### Data supplied ###
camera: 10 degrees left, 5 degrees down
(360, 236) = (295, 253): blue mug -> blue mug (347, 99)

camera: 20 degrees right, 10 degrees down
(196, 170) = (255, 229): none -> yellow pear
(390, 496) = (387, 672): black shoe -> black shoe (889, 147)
###
### Data supplied ###
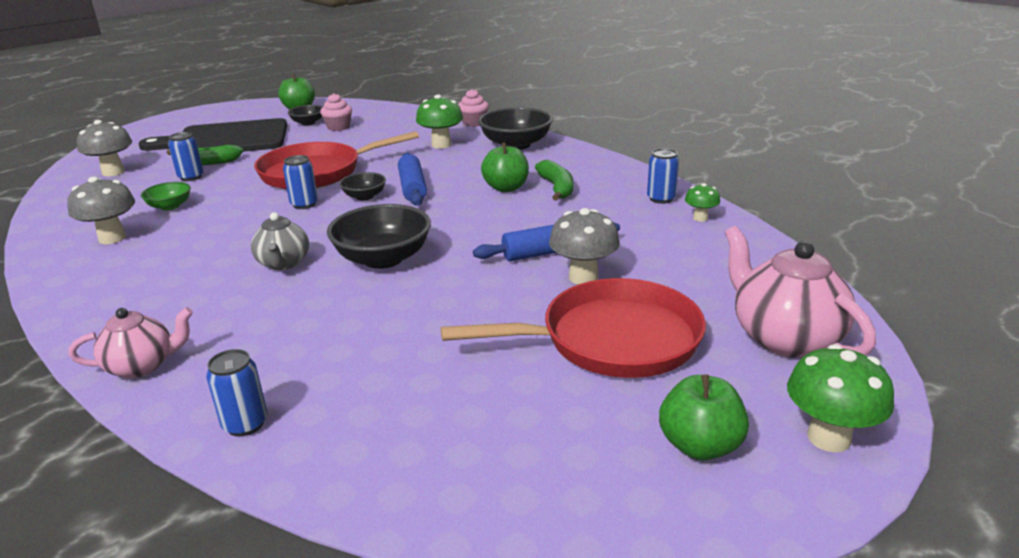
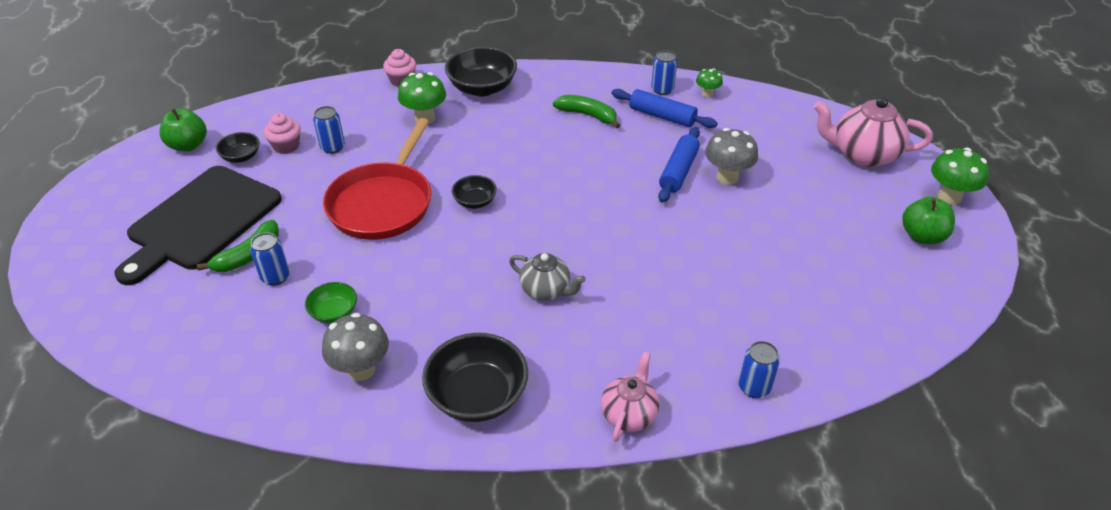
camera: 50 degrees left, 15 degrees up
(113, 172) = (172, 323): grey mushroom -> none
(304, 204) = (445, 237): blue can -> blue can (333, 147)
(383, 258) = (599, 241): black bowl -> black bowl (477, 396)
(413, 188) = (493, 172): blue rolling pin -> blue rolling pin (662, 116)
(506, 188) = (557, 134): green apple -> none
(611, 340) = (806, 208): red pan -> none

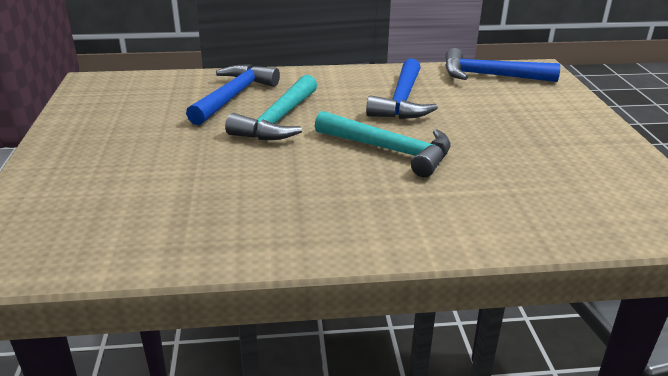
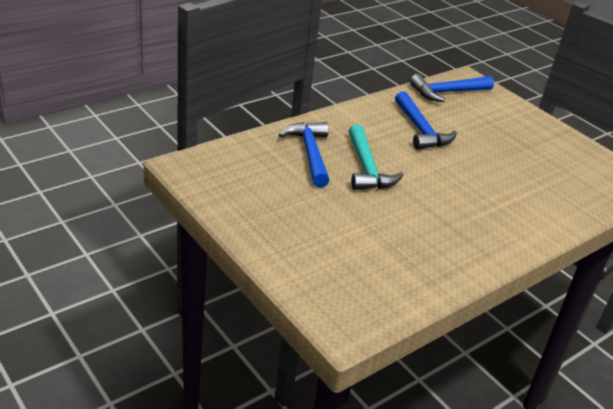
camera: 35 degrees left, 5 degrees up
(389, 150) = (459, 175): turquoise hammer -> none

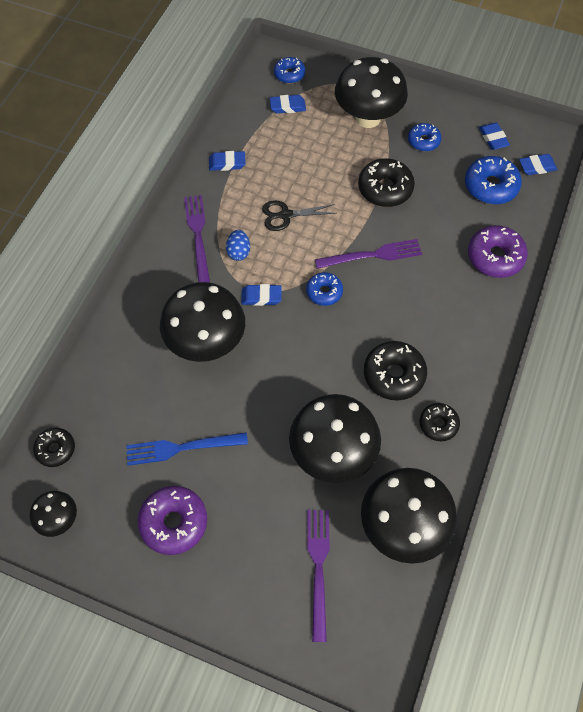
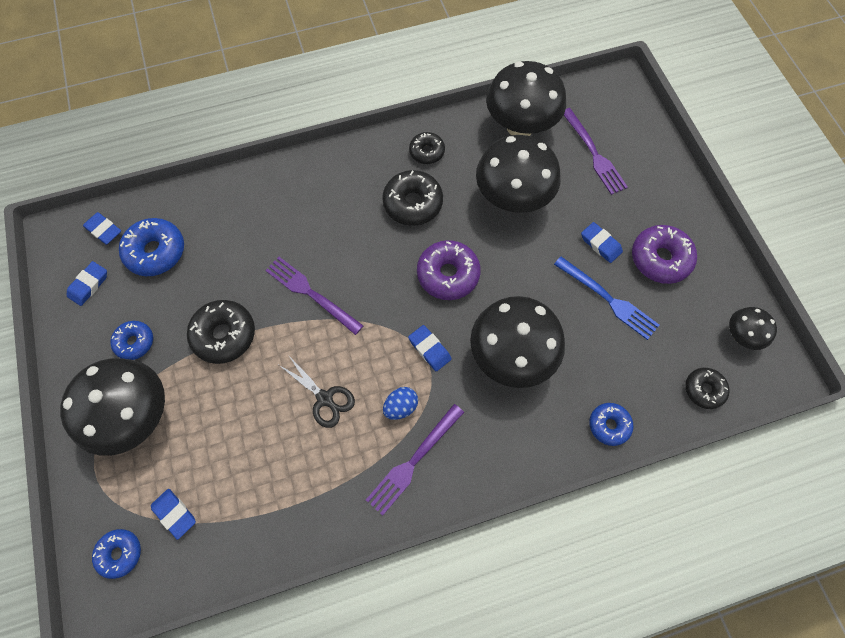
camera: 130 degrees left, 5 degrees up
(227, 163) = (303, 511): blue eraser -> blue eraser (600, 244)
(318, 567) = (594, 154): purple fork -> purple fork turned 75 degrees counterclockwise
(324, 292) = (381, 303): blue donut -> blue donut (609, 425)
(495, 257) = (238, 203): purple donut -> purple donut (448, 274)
###
### Data supplied ###
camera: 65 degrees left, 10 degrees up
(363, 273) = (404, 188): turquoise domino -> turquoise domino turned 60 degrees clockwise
###
• [Try it]:
Your answer must consist solely of the lines above between the line holding "(227, 163) = (303, 511): blue" and the line holding "(495, 257) = (238, 203): purple", inclusive, copied exactly.

• [Response for this exercise]:
(227, 163) = (303, 511): blue eraser -> blue eraser (600, 244)
(318, 567) = (594, 154): purple fork -> purple fork turned 75 degrees counterclockwise
(324, 292) = (381, 303): blue donut -> blue donut (609, 425)
(495, 257) = (238, 203): purple donut -> purple donut (448, 274)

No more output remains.